ABOUT THIS TASK —
An exact copy of every record is required.

(Stored items from a collection)
━━━━━━━━━━━━━━━━━━━━
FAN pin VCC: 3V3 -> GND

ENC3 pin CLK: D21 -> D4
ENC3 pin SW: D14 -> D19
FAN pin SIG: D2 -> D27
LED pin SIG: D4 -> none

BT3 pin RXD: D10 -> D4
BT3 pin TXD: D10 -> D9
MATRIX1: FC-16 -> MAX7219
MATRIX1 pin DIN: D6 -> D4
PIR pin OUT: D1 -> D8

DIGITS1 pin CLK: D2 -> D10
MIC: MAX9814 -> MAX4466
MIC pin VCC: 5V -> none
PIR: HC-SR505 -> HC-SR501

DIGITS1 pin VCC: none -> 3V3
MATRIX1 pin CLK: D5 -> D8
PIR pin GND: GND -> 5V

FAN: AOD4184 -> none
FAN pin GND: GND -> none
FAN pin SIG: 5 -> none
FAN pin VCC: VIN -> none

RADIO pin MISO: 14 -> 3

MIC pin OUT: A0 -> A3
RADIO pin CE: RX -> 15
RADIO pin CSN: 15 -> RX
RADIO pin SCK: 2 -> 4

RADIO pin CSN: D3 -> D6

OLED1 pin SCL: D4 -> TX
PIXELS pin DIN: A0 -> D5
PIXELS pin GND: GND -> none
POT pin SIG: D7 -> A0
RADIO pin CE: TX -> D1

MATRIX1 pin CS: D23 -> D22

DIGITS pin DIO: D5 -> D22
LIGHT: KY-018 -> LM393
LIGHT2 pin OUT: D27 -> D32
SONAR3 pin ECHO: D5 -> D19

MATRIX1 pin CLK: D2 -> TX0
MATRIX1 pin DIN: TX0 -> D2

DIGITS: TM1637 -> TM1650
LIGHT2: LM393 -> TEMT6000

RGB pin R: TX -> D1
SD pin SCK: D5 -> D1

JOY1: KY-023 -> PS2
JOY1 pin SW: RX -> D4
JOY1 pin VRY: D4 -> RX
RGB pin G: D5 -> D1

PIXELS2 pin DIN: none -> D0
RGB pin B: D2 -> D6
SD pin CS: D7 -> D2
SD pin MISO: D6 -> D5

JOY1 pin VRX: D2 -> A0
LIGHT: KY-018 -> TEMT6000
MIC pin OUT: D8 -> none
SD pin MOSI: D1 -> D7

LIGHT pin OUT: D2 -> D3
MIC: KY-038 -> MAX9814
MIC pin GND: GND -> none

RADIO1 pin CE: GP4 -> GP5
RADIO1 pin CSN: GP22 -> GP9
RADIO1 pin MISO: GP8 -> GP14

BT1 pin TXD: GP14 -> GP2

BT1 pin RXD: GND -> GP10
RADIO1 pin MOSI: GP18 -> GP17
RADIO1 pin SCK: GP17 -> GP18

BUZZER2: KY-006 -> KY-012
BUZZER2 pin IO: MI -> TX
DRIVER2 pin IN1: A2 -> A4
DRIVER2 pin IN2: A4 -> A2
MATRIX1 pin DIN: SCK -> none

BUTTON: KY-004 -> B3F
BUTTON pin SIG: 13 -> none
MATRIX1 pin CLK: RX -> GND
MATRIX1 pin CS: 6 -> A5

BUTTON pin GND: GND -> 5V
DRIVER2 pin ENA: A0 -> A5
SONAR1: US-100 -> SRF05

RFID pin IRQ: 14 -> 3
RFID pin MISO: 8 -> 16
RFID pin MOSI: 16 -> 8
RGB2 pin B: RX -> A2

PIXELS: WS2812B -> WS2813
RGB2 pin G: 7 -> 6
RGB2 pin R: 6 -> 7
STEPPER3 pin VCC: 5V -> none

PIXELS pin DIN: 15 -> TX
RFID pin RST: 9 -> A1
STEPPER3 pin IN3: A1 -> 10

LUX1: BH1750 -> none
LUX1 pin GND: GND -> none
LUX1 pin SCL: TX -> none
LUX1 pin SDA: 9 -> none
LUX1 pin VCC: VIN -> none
━━━━━━━━━━━━━━━━━━━━
YOUR SOLUTION —
FAN pin VCC: 3V3 -> GND

ENC3 pin CLK: D21 -> D4
ENC3 pin SW: D14 -> D19
FAN pin SIG: D2 -> D27
LED pin SIG: D4 -> none

BT3 pin RXD: D10 -> D4
BT3 pin TXD: D10 -> D9
MATRIX1: FC-16 -> MAX7219
MATRIX1 pin DIN: D6 -> D4
PIR pin OUT: D1 -> D8

DIGITS1 pin CLK: D2 -> D10
MIC: MAX9814 -> MAX4466
MIC pin VCC: 5V -> none
PIR: HC-SR505 -> HC-SR501

DIGITS1 pin VCC: none -> 3V3
MATRIX1 pin CLK: D5 -> D8
PIR pin GND: GND -> 5V

FAN: AOD4184 -> none
FAN pin GND: GND -> none
FAN pin SIG: 5 -> none
FAN pin VCC: VIN -> none

RADIO pin MISO: 14 -> 3

MIC pin OUT: A0 -> A3
RADIO pin CE: RX -> 15
RADIO pin CSN: 15 -> RX
RADIO pin SCK: 2 -> 4

RADIO pin CSN: D3 -> D6

OLED1 pin SCL: D4 -> TX
PIXELS pin DIN: A0 -> D5
PIXELS pin GND: GND -> none
POT pin SIG: D7 -> A0
RADIO pin CE: TX -> D1

MATRIX1 pin CS: D23 -> D22

DIGITS pin DIO: D5 -> D22
LIGHT: KY-018 -> LM393
LIGHT2 pin OUT: D27 -> D32
SONAR3 pin ECHO: D5 -> D19

MATRIX1 pin CLK: D2 -> TX0
MATRIX1 pin DIN: TX0 -> D2

DIGITS: TM1637 -> TM1650
LIGHT2: LM393 -> TEMT6000

RGB pin R: TX -> D1
SD pin SCK: D5 -> D1

JOY1: KY-023 -> PS2
JOY1 pin SW: RX -> D4
JOY1 pin VRY: D4 -> RX
RGB pin G: D5 -> D1

PIXELS2 pin DIN: none -> D0
RGB pin B: D2 -> D6
SD pin CS: D7 -> D2
SD pin MISO: D6 -> D5

JOY1 pin VRX: D2 -> A0
LIGHT: KY-018 -> TEMT6000
MIC pin OUT: D8 -> none
SD pin MOSI: D1 -> D7

LIGHT pin OUT: D2 -> D3
MIC: KY-038 -> MAX9814
MIC pin GND: GND -> none

RADIO1 pin CE: GP4 -> GP5
RADIO1 pin CSN: GP22 -> GP9
RADIO1 pin MISO: GP8 -> GP14

BT1 pin TXD: GP14 -> GP2

BT1 pin RXD: GND -> GP10
RADIO1 pin MOSI: GP18 -> GP17
RADIO1 pin SCK: GP17 -> GP18

BUZZER2: KY-006 -> KY-012
BUZZER2 pin IO: MI -> TX
DRIVER2 pin IN1: A2 -> A4
DRIVER2 pin IN2: A4 -> A2
MATRIX1 pin DIN: SCK -> none

BUTTON: KY-004 -> B3F
BUTTON pin SIG: 13 -> none
MATRIX1 pin CLK: RX -> GND
MATRIX1 pin CS: 6 -> A5

BUTTON pin GND: GND -> 5V
DRIVER2 pin ENA: A0 -> A5
SONAR1: US-100 -> SRF05

RFID pin IRQ: 14 -> 3
RFID pin MISO: 8 -> 16
RFID pin MOSI: 16 -> 8
RGB2 pin B: RX -> A2

PIXELS: WS2812B -> WS2813
RGB2 pin G: 7 -> 6
RGB2 pin R: 6 -> 7
STEPPER3 pin VCC: 5V -> none

PIXELS pin DIN: 15 -> TX
RFID pin RST: 9 -> A1
STEPPER3 pin IN3: A1 -> 10

LUX1: BH1750 -> none
LUX1 pin GND: GND -> none
LUX1 pin SCL: TX -> none
LUX1 pin SDA: 9 -> none
LUX1 pin VCC: VIN -> none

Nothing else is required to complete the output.